**YOUR GOAL:** From the listing below, copy only the lines running from the line that contains "U5: AND 74HC08" to the line that contains "U6: NOR 74LS02", both included.

**ENTRIES SUPPLIED:**
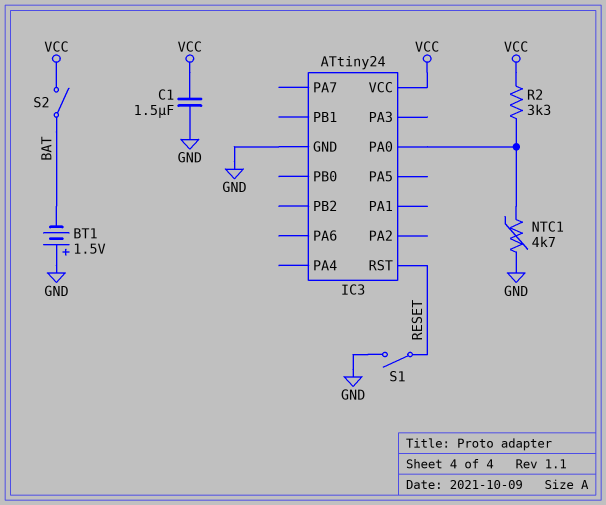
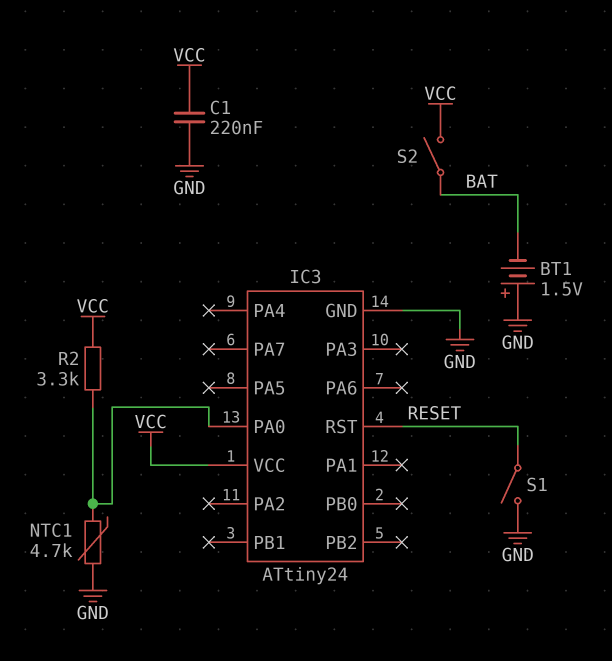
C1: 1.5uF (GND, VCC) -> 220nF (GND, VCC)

--

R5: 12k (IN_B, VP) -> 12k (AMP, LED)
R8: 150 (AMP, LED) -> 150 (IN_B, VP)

--

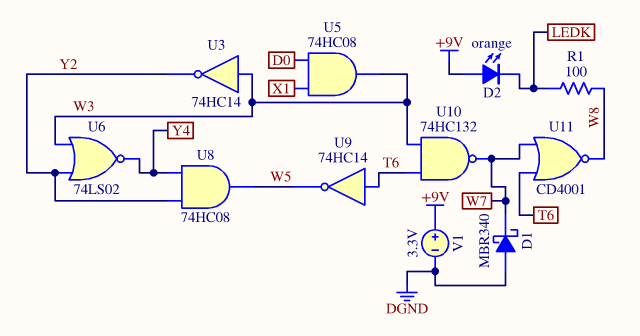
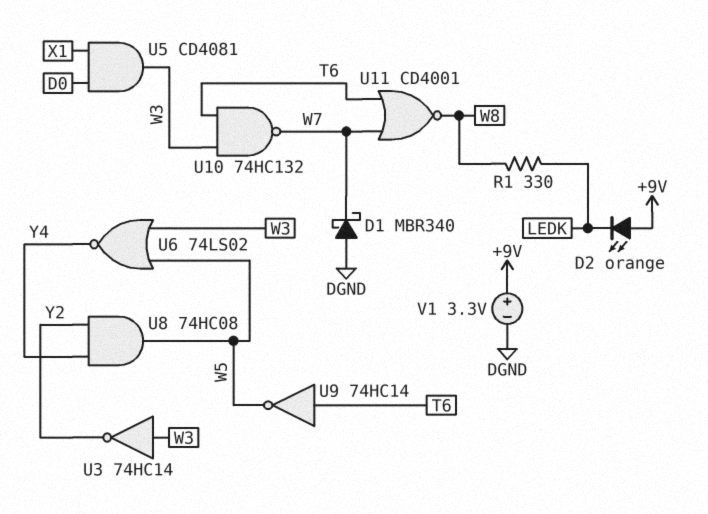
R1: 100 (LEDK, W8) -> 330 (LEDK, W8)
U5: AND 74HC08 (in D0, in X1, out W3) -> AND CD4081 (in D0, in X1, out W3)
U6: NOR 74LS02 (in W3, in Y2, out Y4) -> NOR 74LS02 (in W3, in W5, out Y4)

**ANSWER TO THE EXERCISE:**
U5: AND 74HC08 (in D0, in X1, out W3) -> AND CD4081 (in D0, in X1, out W3)
U6: NOR 74LS02 (in W3, in Y2, out Y4) -> NOR 74LS02 (in W3, in W5, out Y4)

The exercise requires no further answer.